Would you copy the entries that follow exactly, leaving out every picture?
--- EXERCISE INPUTS ---
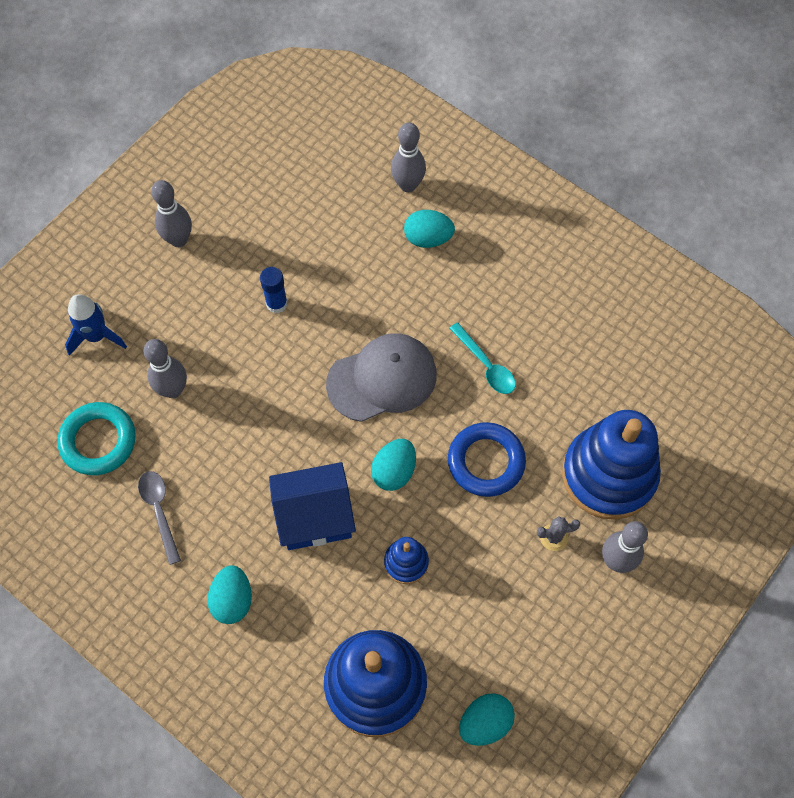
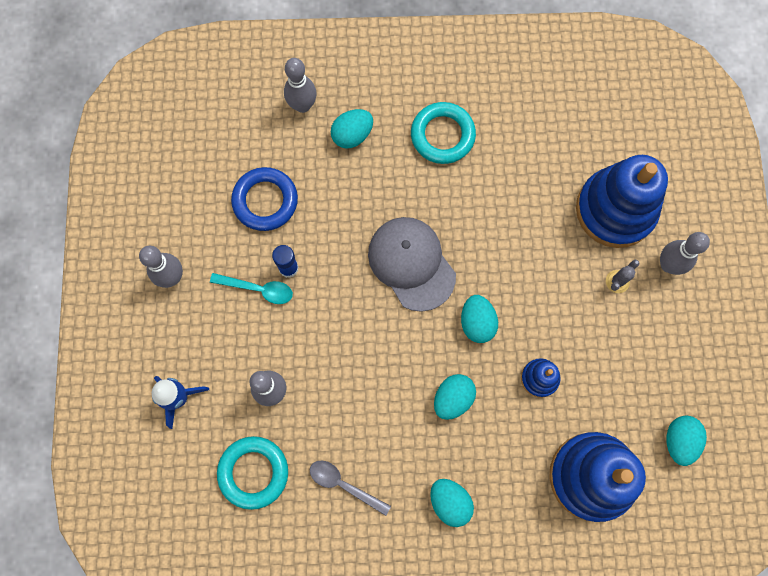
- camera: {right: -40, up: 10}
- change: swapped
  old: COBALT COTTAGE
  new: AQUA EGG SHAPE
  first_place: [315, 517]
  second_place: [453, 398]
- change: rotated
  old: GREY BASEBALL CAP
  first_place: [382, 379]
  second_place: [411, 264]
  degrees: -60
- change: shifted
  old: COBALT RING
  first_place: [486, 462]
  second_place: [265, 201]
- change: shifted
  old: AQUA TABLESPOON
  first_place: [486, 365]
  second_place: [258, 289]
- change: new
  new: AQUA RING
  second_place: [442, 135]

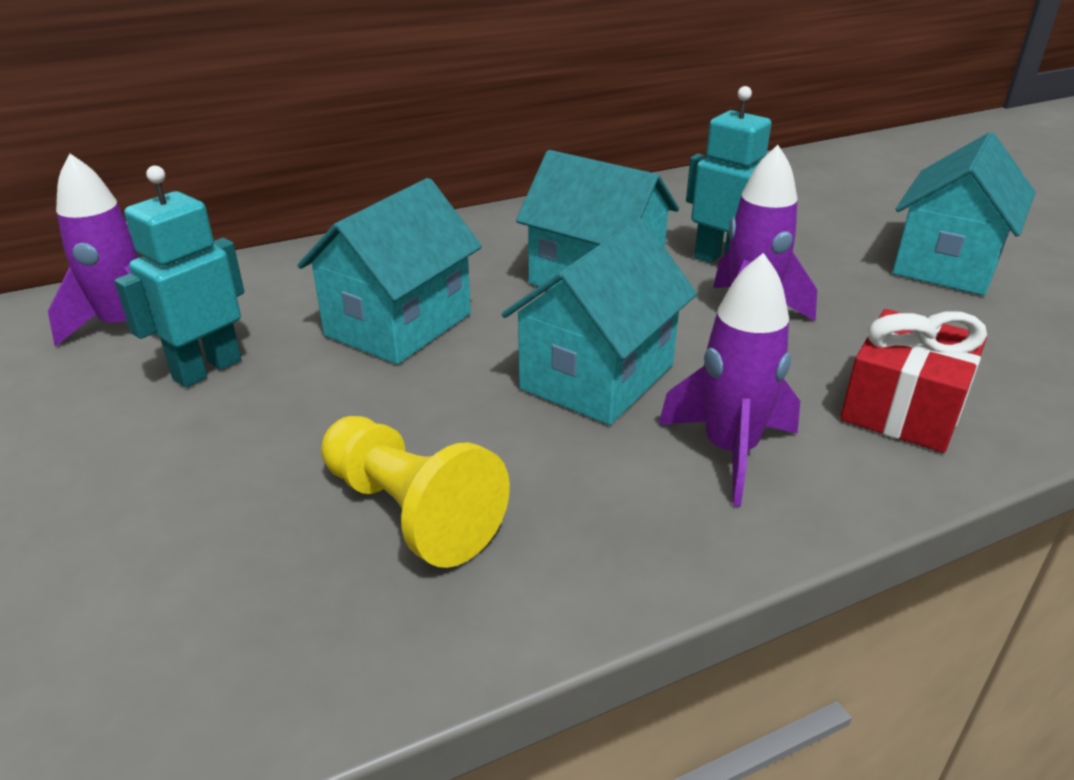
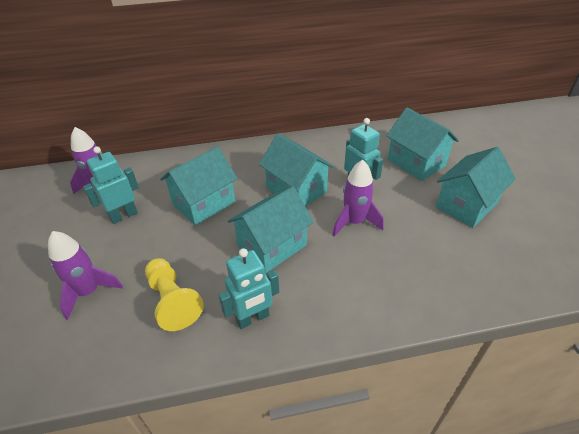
- camera: {right: 15, up: 10}
- change: shifted
  old: PURPLE ROCKET
  first_place: [730, 451]
  second_place: [89, 292]
- change: gone
  old: CRIMSON WRAPPED GIFT
  first_place: [903, 408]
- change: new
  new: AQUA ROBOT
  second_place: [253, 318]
- change: new
  new: AQUA COTTAGE
  second_place: [416, 162]

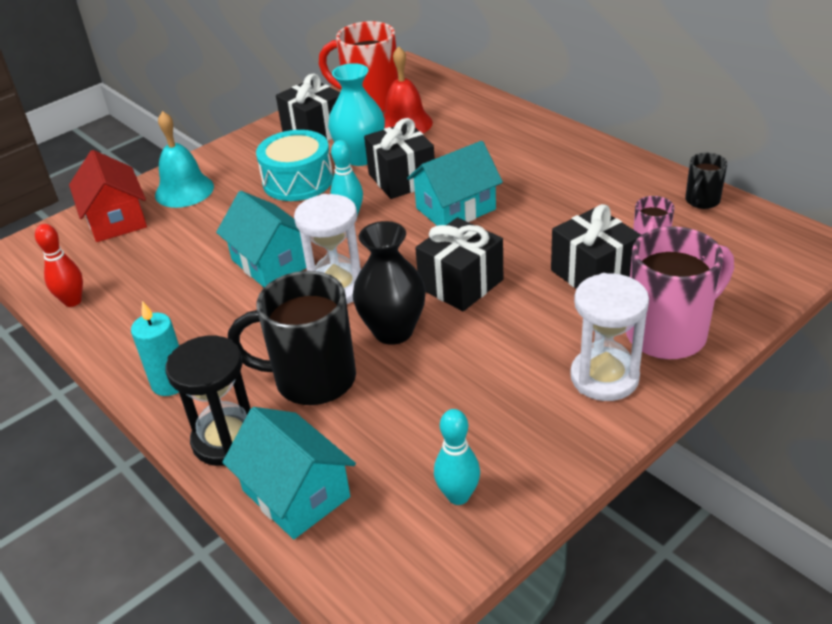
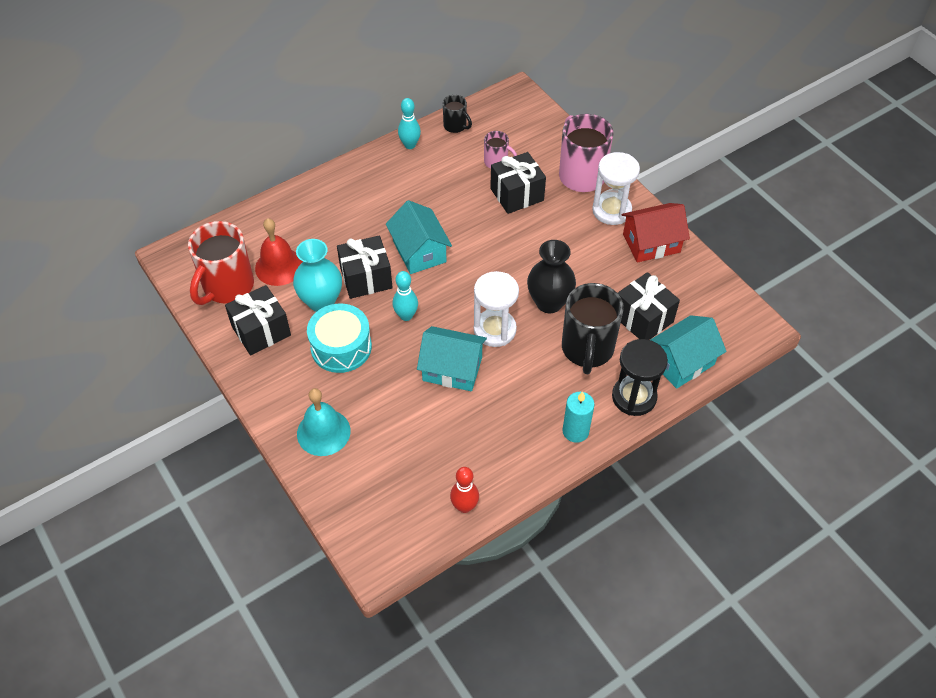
- camera: {right: -85, up: 15}
- change: shifted
  old: CRIMSON COTTAGE
  first_place: [116, 219]
  second_place: [651, 243]
- change: rotated
  old: AQUA COTTAGE
  first_place: [271, 262]
  second_place: [452, 369]
  degrees: 45
- change: shifted
  old: JET-BLACK WRAPPED GIFT
  first_place: [461, 284]
  second_place: [643, 319]
- change: shifted
  old: AQUA TENPIN
  first_place: [458, 496]
  second_place: [410, 145]

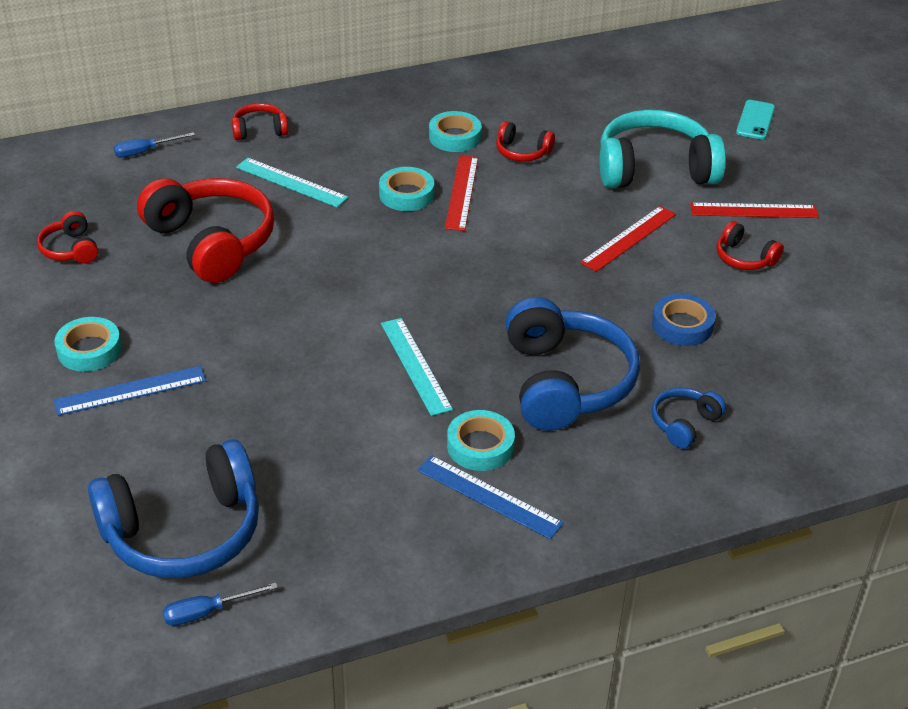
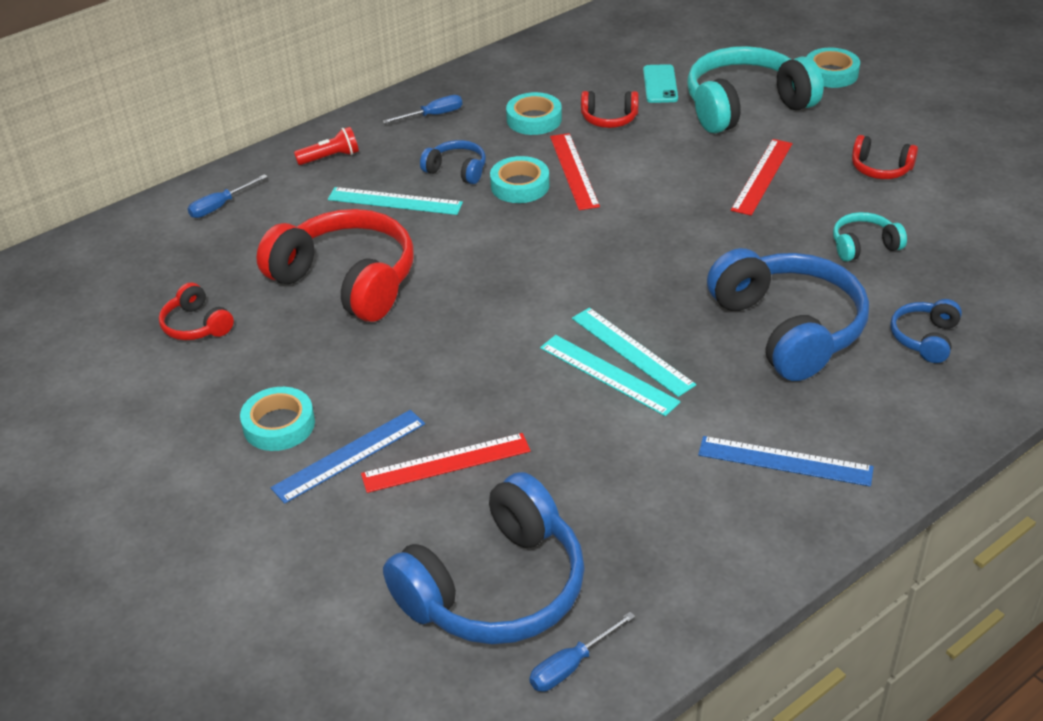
- camera: {right: -15, up: 0}
- change: swapped
  old: CRIMSON OVER-EAR HEADPHONES
  new: CRIMSON POCKET TORCH
  first_place: [259, 130]
  second_place: [330, 157]
- change: shifted
  old: AQUA STICKY TAPE
  first_place: [480, 446]
  second_place: [831, 73]
- change: swapped
  old: COBALT STICKY TAPE
  new: AQUA OVER-EAR HEADPHONES
  first_place: [682, 325]
  second_place: [864, 246]
- change: shifted
  old: CRIMSON MEASURING STICK
  first_place: [754, 211]
  second_place: [446, 463]
- change: shifted
  old: AQUA MOBILE PHONE
  first_place: [755, 120]
  second_place: [660, 84]
- change: new
  new: COBALT HAND SCREWDRIVER
  second_place: [433, 115]
- change: new
  new: COBALT OVER-EAR HEADPHONES
  second_place: [457, 170]
- change: new
  new: AQUA MEASURING STICK
  second_place: [608, 374]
---
_COMPLETED EXERCISE_
- camera: {right: -40, up: 10}
- change: swapped
  old: COBALT COTTAGE
  new: AQUA EGG SHAPE
  first_place: [315, 517]
  second_place: [453, 398]
- change: rotated
  old: GREY BASEBALL CAP
  first_place: [382, 379]
  second_place: [411, 264]
  degrees: -60
- change: shifted
  old: COBALT RING
  first_place: [486, 462]
  second_place: [265, 201]
- change: shifted
  old: AQUA TABLESPOON
  first_place: [486, 365]
  second_place: [258, 289]
- change: new
  new: AQUA RING
  second_place: [442, 135]

- camera: {right: 15, up: 10}
- change: shifted
  old: PURPLE ROCKET
  first_place: [730, 451]
  second_place: [89, 292]
- change: gone
  old: CRIMSON WRAPPED GIFT
  first_place: [903, 408]
- change: new
  new: AQUA ROBOT
  second_place: [253, 318]
- change: new
  new: AQUA COTTAGE
  second_place: [416, 162]

- camera: {right: -85, up: 15}
- change: shifted
  old: CRIMSON COTTAGE
  first_place: [116, 219]
  second_place: [651, 243]
- change: rotated
  old: AQUA COTTAGE
  first_place: [271, 262]
  second_place: [452, 369]
  degrees: 45
- change: shifted
  old: JET-BLACK WRAPPED GIFT
  first_place: [461, 284]
  second_place: [643, 319]
- change: shifted
  old: AQUA TENPIN
  first_place: [458, 496]
  second_place: [410, 145]

- camera: {right: -15, up: 0}
- change: swapped
  old: CRIMSON OVER-EAR HEADPHONES
  new: CRIMSON POCKET TORCH
  first_place: [259, 130]
  second_place: [330, 157]
- change: shifted
  old: AQUA STICKY TAPE
  first_place: [480, 446]
  second_place: [831, 73]
- change: swapped
  old: COBALT STICKY TAPE
  new: AQUA OVER-EAR HEADPHONES
  first_place: [682, 325]
  second_place: [864, 246]
- change: shifted
  old: CRIMSON MEASURING STICK
  first_place: [754, 211]
  second_place: [446, 463]
- change: shifted
  old: AQUA MOBILE PHONE
  first_place: [755, 120]
  second_place: [660, 84]
- change: new
  new: COBALT HAND SCREWDRIVER
  second_place: [433, 115]
- change: new
  new: COBALT OVER-EAR HEADPHONES
  second_place: [457, 170]
- change: new
  new: AQUA MEASURING STICK
  second_place: [608, 374]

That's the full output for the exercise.